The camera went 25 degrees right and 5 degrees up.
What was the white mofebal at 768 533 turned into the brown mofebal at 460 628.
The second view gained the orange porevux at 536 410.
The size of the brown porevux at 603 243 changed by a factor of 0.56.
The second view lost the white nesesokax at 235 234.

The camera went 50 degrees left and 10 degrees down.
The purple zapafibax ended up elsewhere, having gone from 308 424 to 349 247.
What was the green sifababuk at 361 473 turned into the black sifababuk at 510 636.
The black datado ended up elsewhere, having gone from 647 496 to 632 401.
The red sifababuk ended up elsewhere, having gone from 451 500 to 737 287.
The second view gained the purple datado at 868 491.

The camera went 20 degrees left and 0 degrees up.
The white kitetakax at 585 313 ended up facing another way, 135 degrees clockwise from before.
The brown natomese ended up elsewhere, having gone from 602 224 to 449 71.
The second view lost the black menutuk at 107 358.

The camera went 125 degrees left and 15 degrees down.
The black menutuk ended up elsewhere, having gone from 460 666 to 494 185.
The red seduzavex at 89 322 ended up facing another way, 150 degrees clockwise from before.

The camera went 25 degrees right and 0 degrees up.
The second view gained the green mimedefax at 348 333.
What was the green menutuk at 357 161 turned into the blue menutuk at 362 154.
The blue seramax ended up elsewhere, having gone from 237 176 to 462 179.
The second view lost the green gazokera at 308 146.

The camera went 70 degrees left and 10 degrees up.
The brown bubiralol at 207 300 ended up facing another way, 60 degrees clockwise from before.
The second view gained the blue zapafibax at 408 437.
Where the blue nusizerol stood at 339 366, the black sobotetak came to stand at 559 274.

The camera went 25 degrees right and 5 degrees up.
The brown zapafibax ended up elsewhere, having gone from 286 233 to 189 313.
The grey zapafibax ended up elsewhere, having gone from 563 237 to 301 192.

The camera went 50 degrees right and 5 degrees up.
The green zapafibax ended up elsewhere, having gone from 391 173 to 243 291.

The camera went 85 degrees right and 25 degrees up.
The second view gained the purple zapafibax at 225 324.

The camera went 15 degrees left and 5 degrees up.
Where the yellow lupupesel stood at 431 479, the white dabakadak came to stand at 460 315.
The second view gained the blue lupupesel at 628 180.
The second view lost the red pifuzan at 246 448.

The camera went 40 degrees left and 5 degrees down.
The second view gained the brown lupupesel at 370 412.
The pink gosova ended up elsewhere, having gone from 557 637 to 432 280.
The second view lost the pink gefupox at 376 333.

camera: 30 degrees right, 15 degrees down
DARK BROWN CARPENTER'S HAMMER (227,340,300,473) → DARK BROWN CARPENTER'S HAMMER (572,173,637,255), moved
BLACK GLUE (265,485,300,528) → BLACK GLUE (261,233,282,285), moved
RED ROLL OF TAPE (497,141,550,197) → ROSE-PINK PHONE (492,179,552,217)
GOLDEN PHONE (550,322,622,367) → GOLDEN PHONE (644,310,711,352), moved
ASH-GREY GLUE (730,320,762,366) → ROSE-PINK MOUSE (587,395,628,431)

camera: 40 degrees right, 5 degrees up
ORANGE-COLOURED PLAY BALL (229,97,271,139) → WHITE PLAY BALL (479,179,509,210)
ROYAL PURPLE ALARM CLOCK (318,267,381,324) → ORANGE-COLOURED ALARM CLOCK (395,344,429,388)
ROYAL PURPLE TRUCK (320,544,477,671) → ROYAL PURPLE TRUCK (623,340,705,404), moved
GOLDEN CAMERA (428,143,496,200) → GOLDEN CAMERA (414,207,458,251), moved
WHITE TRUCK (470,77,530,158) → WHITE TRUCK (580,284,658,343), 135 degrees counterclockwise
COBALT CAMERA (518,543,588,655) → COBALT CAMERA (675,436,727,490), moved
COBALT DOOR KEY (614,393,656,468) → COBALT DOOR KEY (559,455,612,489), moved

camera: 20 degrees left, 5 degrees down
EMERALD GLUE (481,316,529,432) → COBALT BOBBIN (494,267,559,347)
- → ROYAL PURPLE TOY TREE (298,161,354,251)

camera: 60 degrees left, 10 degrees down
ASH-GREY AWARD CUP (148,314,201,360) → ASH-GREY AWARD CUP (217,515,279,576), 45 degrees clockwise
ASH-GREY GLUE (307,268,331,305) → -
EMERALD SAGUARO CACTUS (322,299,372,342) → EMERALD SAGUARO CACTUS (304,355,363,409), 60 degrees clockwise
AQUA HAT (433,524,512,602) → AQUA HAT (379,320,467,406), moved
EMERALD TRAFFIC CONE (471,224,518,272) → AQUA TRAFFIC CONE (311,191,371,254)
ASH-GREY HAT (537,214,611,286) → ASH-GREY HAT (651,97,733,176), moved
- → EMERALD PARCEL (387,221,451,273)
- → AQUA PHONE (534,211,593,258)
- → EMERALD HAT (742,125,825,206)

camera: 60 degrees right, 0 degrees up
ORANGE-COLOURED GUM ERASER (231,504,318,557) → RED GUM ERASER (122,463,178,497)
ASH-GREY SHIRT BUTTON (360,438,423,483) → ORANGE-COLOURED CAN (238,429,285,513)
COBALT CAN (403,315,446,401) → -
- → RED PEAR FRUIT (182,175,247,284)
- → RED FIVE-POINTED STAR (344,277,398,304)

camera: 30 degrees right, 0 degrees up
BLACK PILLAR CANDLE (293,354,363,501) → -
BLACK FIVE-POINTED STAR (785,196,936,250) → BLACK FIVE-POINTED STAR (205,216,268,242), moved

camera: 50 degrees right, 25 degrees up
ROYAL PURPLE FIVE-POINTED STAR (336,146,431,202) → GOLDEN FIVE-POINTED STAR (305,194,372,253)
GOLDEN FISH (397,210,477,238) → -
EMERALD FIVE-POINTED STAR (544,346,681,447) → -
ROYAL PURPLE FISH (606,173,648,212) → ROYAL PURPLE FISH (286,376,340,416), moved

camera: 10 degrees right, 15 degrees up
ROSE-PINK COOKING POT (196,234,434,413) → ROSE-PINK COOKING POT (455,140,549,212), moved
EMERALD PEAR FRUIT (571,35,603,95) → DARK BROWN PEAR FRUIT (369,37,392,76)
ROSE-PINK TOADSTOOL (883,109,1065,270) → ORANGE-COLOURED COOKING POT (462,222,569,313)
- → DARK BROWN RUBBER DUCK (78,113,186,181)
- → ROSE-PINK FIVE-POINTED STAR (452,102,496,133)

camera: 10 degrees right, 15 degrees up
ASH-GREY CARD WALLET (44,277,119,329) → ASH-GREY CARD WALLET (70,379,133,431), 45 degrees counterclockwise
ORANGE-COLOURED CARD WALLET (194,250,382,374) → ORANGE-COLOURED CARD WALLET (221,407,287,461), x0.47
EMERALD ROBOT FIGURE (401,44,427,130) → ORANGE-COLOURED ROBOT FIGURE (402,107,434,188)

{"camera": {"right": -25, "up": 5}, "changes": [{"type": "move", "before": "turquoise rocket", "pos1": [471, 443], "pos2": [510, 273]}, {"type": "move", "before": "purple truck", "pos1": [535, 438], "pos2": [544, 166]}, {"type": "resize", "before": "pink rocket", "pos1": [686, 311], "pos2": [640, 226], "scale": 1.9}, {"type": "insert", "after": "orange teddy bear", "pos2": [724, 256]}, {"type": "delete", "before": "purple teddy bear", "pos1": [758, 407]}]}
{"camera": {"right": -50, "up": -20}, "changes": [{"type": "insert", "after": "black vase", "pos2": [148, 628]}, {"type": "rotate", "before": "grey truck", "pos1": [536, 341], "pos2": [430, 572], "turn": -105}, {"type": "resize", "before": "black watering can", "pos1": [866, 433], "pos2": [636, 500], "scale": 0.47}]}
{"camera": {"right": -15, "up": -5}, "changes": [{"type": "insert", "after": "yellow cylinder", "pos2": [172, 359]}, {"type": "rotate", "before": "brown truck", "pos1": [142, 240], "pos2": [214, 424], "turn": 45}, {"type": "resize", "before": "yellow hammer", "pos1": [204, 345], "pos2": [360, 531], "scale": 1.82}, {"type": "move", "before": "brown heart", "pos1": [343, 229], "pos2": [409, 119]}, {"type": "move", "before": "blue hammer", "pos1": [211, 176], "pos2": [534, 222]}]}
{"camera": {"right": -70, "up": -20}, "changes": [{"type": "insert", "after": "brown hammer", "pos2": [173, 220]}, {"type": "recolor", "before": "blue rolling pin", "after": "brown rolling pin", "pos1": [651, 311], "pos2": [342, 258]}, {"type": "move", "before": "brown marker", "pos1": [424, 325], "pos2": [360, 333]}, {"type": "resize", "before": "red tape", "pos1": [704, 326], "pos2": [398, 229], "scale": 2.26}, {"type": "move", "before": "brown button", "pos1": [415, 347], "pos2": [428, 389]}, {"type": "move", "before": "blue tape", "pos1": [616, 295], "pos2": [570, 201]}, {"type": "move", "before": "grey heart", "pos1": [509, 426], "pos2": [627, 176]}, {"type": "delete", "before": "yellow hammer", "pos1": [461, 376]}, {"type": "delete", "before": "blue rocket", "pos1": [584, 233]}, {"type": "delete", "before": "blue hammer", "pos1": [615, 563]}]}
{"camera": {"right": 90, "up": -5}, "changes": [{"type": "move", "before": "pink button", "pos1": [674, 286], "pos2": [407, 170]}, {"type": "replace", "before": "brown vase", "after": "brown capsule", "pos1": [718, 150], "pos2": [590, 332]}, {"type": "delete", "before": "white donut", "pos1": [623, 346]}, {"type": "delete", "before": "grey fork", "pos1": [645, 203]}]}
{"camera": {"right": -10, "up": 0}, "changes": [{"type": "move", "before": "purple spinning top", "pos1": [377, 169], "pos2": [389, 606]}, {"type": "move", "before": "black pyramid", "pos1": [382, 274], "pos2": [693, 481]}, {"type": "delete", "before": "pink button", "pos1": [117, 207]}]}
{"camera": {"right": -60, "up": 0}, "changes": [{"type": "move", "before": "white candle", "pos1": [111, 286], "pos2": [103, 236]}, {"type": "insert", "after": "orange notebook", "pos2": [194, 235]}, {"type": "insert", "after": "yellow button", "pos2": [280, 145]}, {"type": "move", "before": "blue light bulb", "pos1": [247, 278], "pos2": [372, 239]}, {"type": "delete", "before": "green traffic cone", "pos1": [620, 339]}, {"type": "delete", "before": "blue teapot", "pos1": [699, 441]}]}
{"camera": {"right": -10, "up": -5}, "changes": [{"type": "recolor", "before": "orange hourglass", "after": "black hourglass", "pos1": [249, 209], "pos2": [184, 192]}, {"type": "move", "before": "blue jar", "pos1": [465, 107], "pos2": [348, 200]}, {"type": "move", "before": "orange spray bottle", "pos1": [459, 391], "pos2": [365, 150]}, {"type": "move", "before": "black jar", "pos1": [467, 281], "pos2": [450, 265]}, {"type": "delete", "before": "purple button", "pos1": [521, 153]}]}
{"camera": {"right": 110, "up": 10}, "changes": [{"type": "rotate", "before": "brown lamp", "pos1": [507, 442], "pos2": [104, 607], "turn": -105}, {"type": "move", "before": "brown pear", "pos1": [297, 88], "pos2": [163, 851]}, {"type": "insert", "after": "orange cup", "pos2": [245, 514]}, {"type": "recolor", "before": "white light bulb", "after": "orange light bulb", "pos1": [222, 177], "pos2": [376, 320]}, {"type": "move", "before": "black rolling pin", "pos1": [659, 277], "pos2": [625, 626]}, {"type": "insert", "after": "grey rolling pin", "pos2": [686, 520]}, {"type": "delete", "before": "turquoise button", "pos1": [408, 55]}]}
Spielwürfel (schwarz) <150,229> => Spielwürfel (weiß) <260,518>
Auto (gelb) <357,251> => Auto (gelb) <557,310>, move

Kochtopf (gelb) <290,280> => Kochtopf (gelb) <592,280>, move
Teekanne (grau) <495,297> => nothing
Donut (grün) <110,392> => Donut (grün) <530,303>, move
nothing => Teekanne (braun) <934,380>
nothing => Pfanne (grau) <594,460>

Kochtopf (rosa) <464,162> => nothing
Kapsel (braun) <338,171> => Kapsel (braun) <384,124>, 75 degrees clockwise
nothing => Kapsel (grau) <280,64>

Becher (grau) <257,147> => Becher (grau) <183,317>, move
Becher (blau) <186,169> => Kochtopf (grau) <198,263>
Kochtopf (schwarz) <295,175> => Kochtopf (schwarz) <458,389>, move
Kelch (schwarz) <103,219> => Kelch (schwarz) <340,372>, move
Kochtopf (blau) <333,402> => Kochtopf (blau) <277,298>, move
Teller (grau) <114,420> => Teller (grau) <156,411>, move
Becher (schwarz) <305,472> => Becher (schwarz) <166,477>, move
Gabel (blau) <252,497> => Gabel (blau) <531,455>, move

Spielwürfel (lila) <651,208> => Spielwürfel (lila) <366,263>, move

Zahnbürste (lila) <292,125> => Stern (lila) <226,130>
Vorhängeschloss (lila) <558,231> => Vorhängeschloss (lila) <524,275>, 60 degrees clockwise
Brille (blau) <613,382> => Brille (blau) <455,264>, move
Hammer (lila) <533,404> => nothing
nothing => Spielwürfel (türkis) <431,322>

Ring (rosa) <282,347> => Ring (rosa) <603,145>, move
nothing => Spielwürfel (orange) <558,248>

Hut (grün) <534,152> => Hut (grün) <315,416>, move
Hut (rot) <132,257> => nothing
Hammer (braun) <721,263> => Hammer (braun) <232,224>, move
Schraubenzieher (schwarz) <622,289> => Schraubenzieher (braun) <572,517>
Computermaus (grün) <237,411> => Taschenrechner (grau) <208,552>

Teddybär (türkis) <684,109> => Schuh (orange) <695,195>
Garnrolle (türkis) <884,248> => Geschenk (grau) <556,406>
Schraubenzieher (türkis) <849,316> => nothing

=-=-=

▸ **Exercise description**
Note every line of the entries in which "porevux" appears, and copy it down.

▸ **Solution to this task**
The second view gained the orange porevux at 536 410.
The size of the brown porevux at 603 243 changed by a factor of 0.56.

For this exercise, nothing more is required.